DESCRIPTION OF THE TASK
Transcribe the listing exactly, skipping every picture.
• • • •
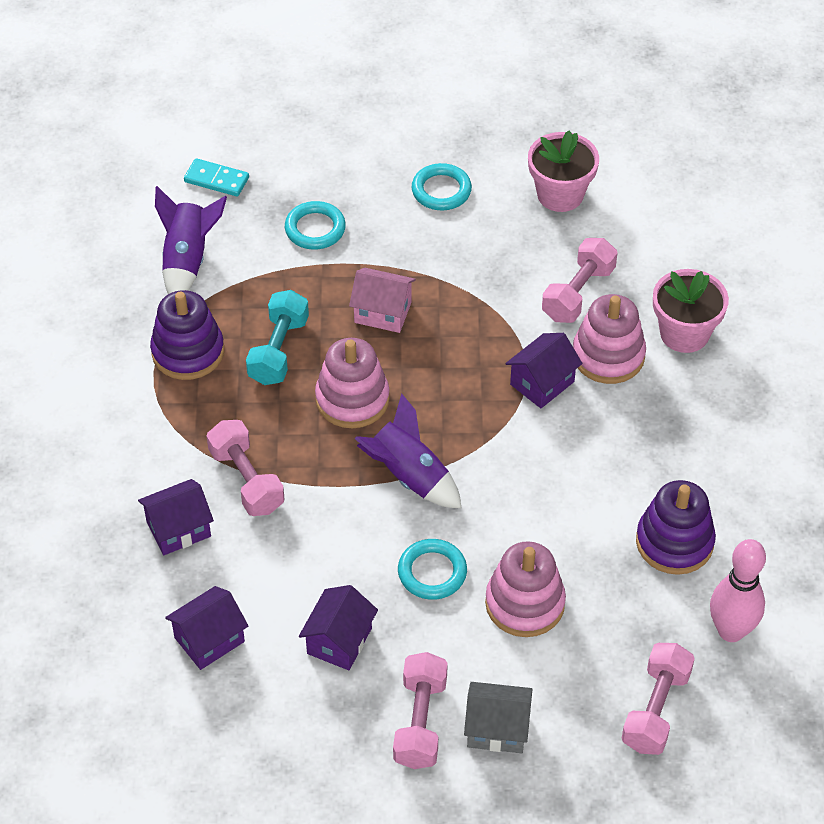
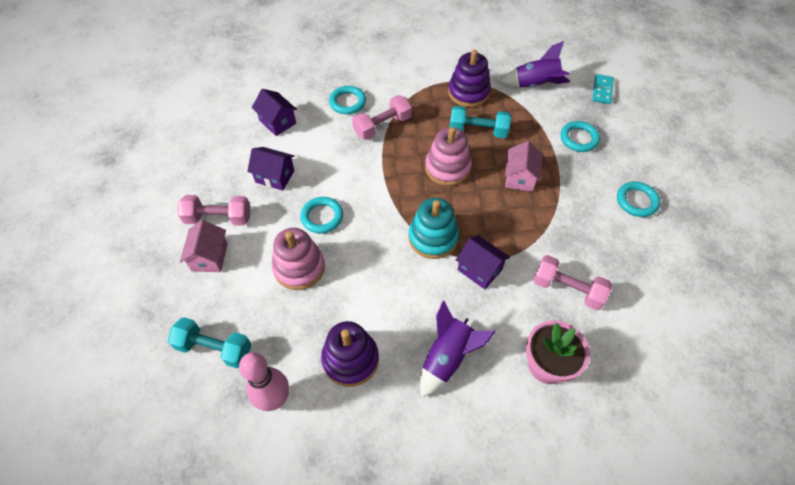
camera: 85 degrees right, 5 degrees up
purple house [138,479,214,555] -> turquoise ring [329,86,366,114]
purple rocket [355,393,461,508] -> purple rocket moved to [420,300,496,398]
grey house [464,682,533,753] -> pink house [180,220,228,272]
pink flower pot [528,130,599,212] -> none
pink stacking toy [573,294,646,384] -> none
pink dumbbell [622,643,695,755] -> turquoise dumbbell [168,317,251,368]
none -> turquoise stacking toy [408,198,459,259]

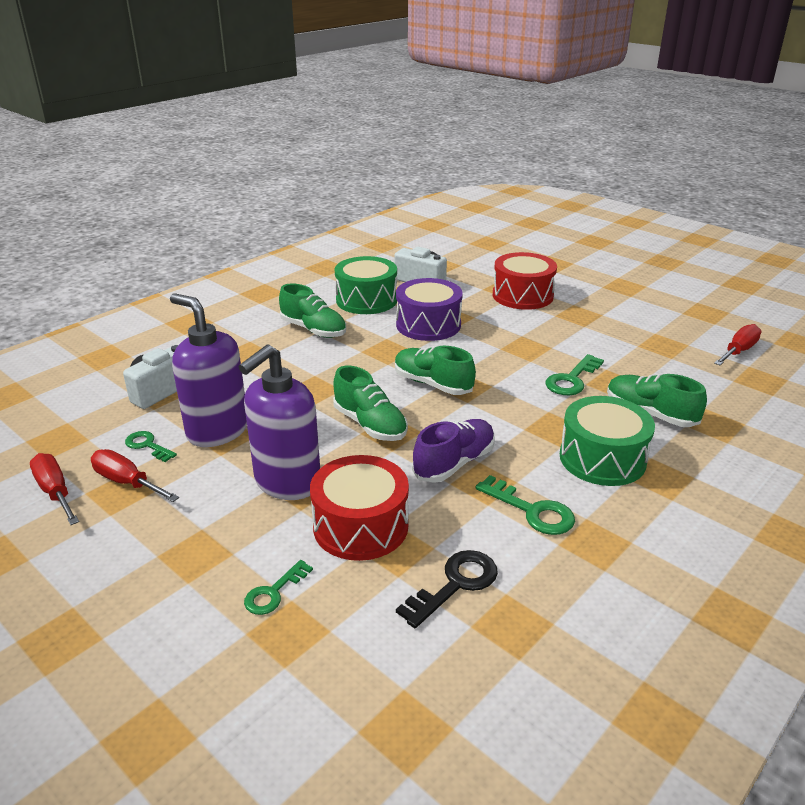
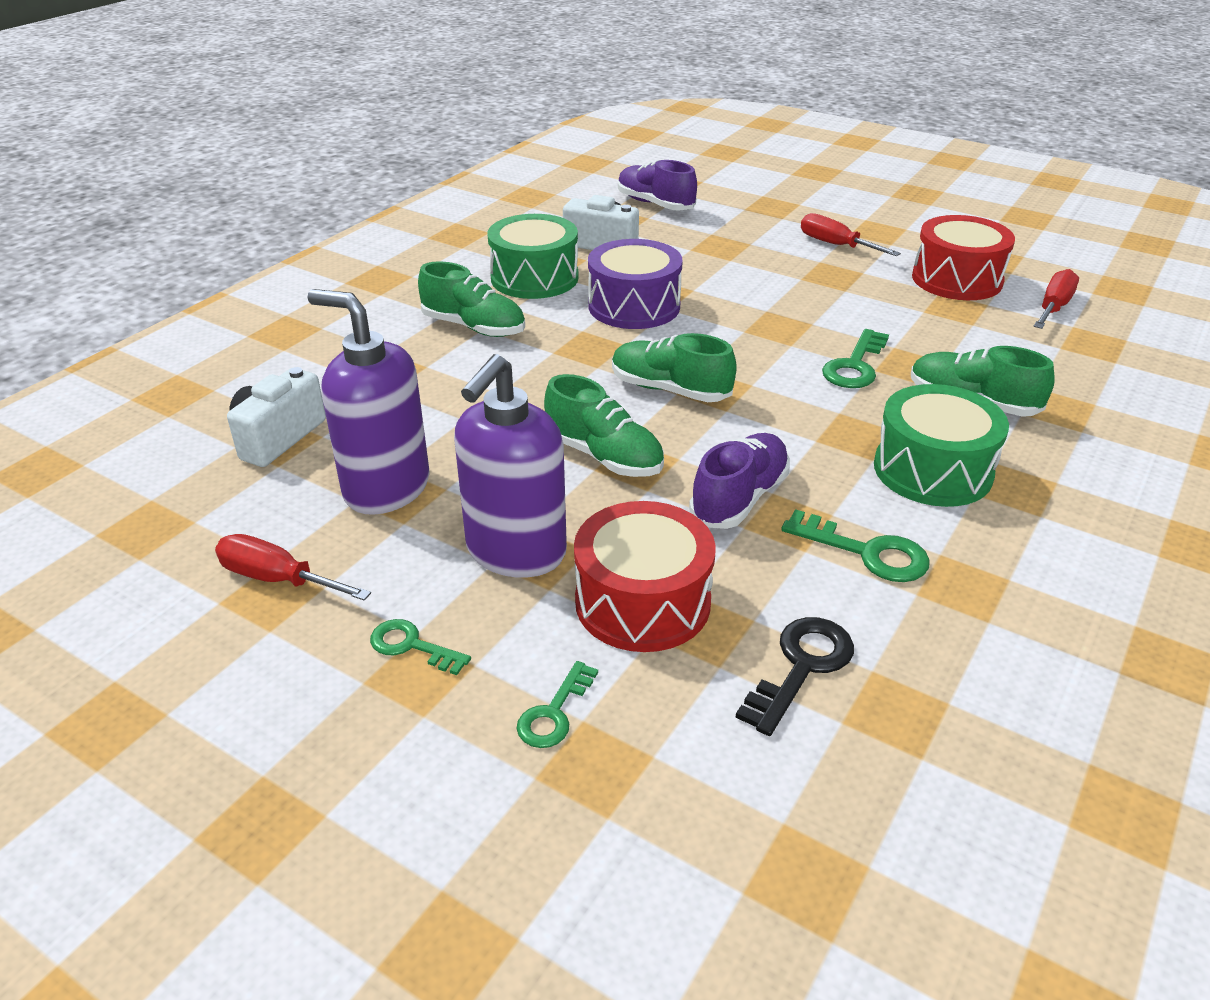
camera: 10 degrees left, 5 degrees up
red screwdriver [30,453,79,525] -> red screwdriver moved to [801,213,901,256]
green key [125,431,177,462] -> green key moved to [370,619,471,675]
red drum [493,252,557,310] -> red drum moved to [912,215,1015,300]
none -> purple shoe [618,160,697,211]

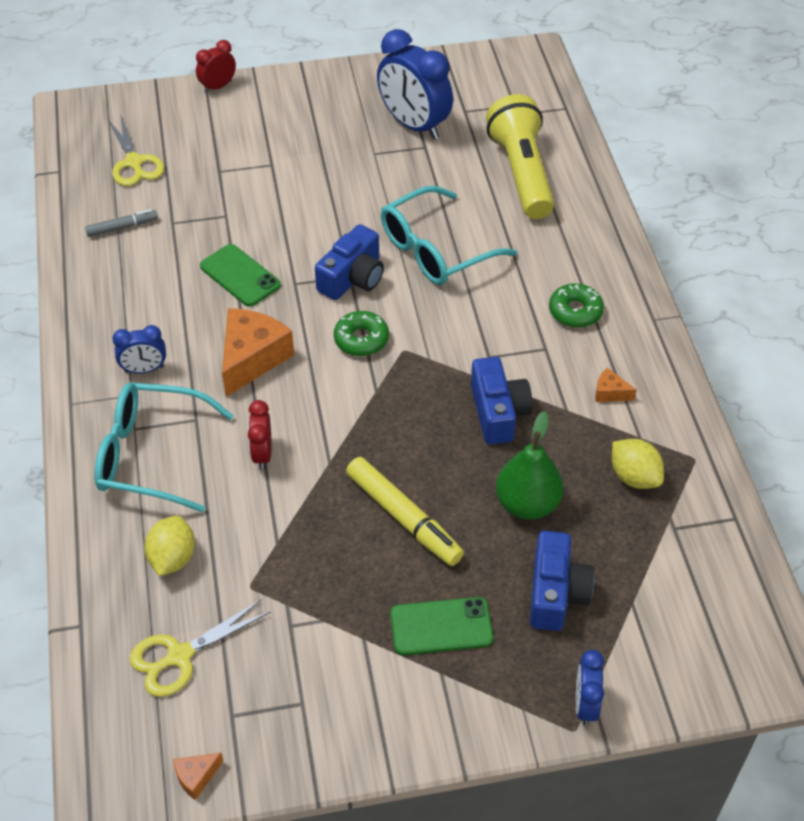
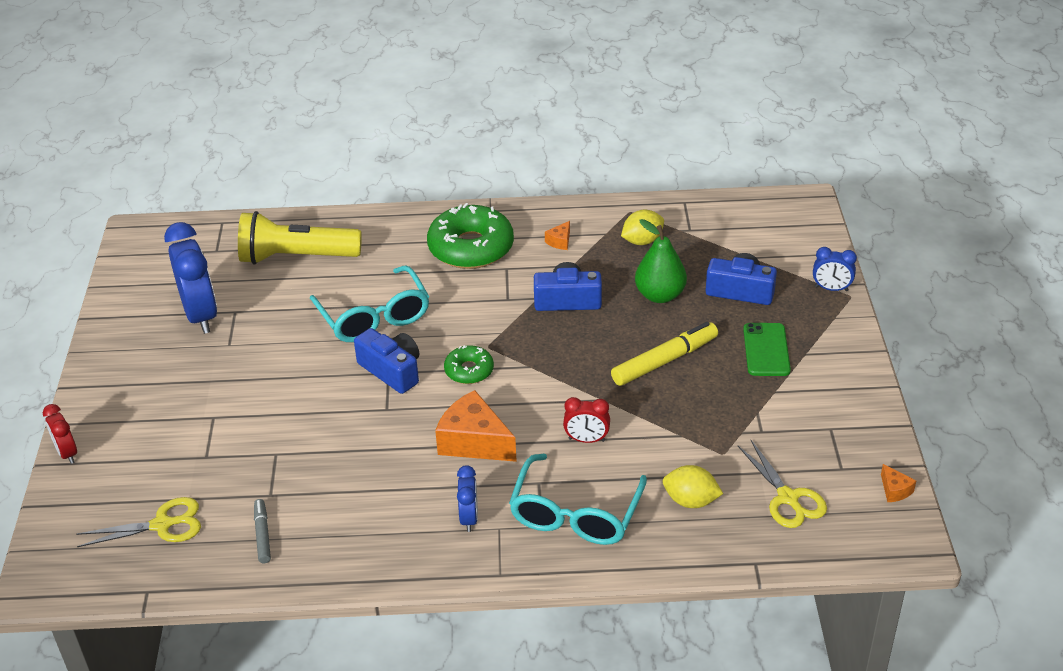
camera: 80 degrees left, 10 degrees down
green phone [200,244,281,307] -> none
blue clock [377,29,453,139] -> blue clock turned 75 degrees counterclockwise [164,222,217,334]
green donut [549,284,604,328] -> green donut [427,203,514,269], size x1.92

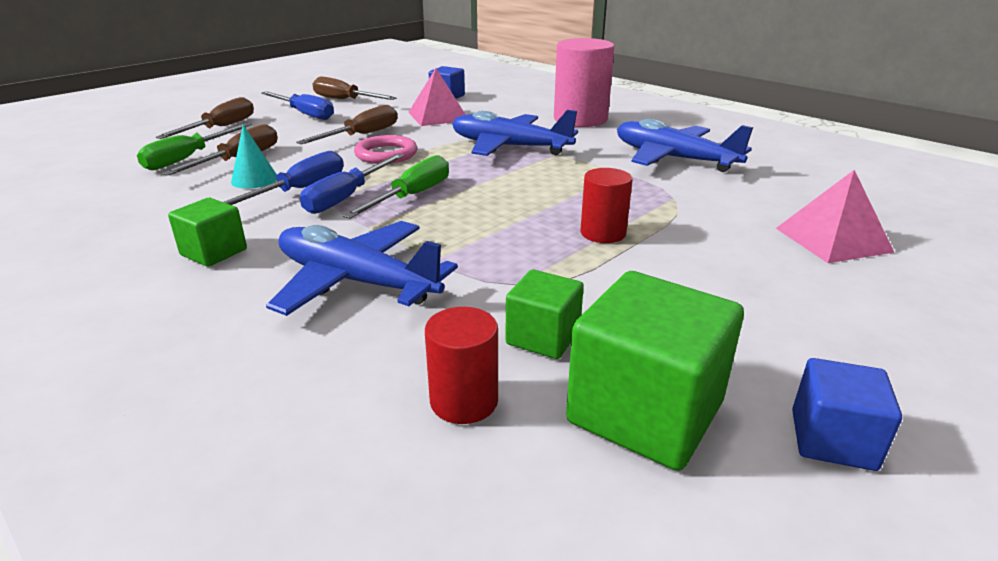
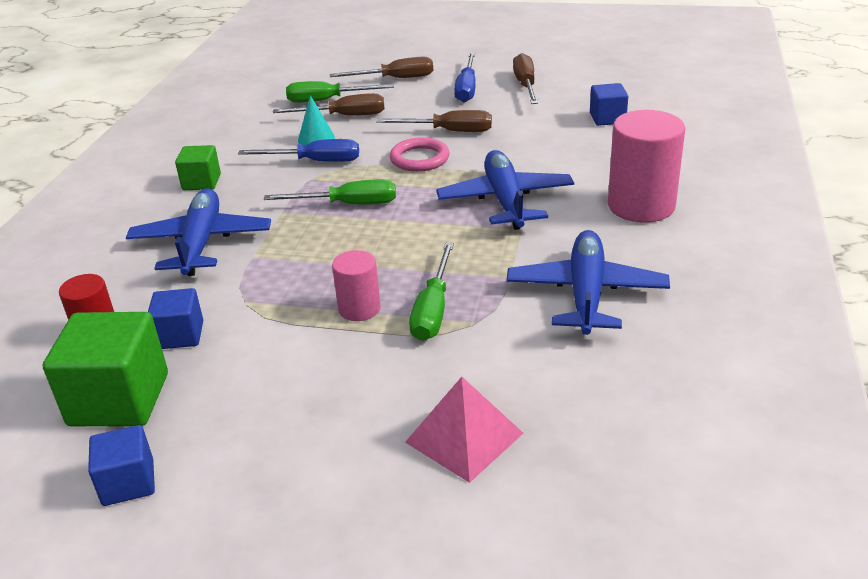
camera: 60 degrees right, 5 degrees up
blue screwdriver [300,153,404,214] -> none
pink pyramid [408,68,466,126] -> none
green cube [506,270,584,359] -> blue cube [148,288,203,349]
red cylinder [580,168,633,243] -> pink cylinder [332,250,381,321]
none -> green screwdriver [409,242,454,341]

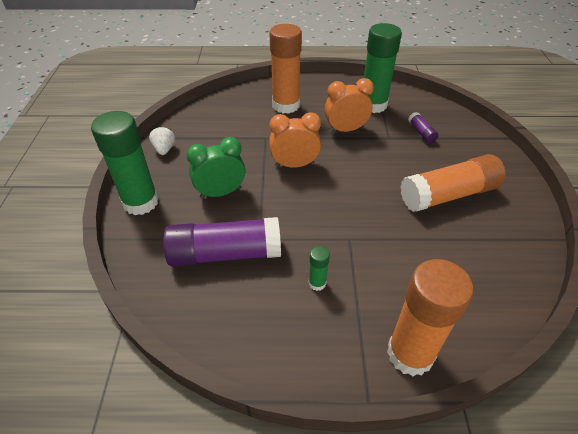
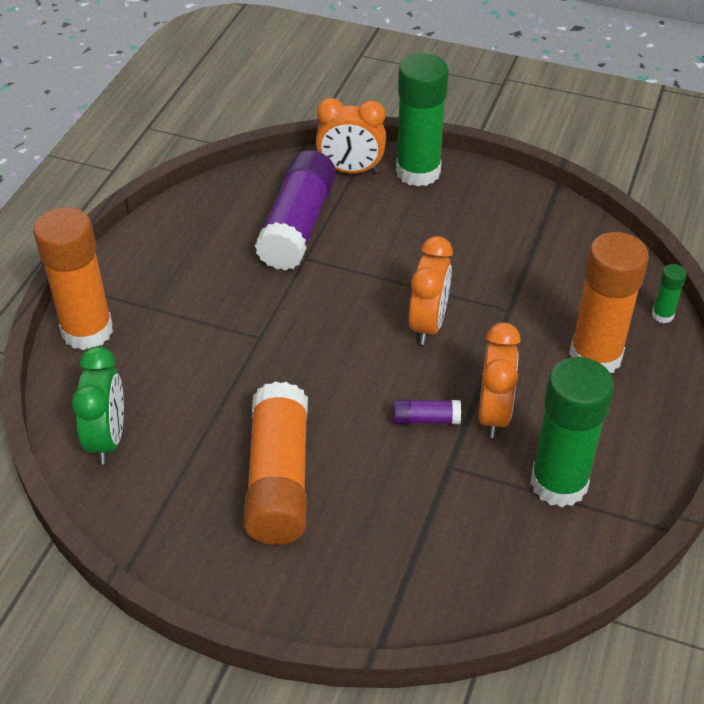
camera: 110 degrees right, 0 degrees up
white strawberry [149,126,175,155] -> none
green clock [187,137,245,199] -> green clock moved to [72,346,124,464]
green glue stick [309,246,330,291] -> green glue stick moved to [652,264,687,323]
purple glue stick [408,112,438,143] -> purple glue stick moved to [393,399,461,424]
none -> orange clock [316,98,386,173]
• • • •
SOLUTION BELOW
camera: 85 degrees right, 5 degrees up
purple house [138,479,214,555] -> turquoise ring [329,86,366,114]
purple rocket [355,393,461,508] -> purple rocket moved to [420,300,496,398]
grey house [464,682,533,753] -> pink house [180,220,228,272]
pink flower pot [528,130,599,212] -> none
pink stacking toy [573,294,646,384] -> none
pink dumbbell [622,643,695,755] -> turquoise dumbbell [168,317,251,368]
none -> turquoise stacking toy [408,198,459,259]

camera: 10 degrees left, 5 degrees up
red screwdriver [30,453,79,525] -> red screwdriver moved to [801,213,901,256]
green key [125,431,177,462] -> green key moved to [370,619,471,675]
red drum [493,252,557,310] -> red drum moved to [912,215,1015,300]
none -> purple shoe [618,160,697,211]

camera: 80 degrees left, 10 degrees down
green phone [200,244,281,307] -> none
blue clock [377,29,453,139] -> blue clock turned 75 degrees counterclockwise [164,222,217,334]
green donut [549,284,604,328] -> green donut [427,203,514,269], size x1.92

camera: 60 degrees right, 5 degrees up
blue screwdriver [300,153,404,214] -> none
pink pyramid [408,68,466,126] -> none
green cube [506,270,584,359] -> blue cube [148,288,203,349]
red cylinder [580,168,633,243] -> pink cylinder [332,250,381,321]
none -> green screwdriver [409,242,454,341]

camera: 110 degrees right, 0 degrees up
white strawberry [149,126,175,155] -> none
green clock [187,137,245,199] -> green clock moved to [72,346,124,464]
green glue stick [309,246,330,291] -> green glue stick moved to [652,264,687,323]
purple glue stick [408,112,438,143] -> purple glue stick moved to [393,399,461,424]
none -> orange clock [316,98,386,173]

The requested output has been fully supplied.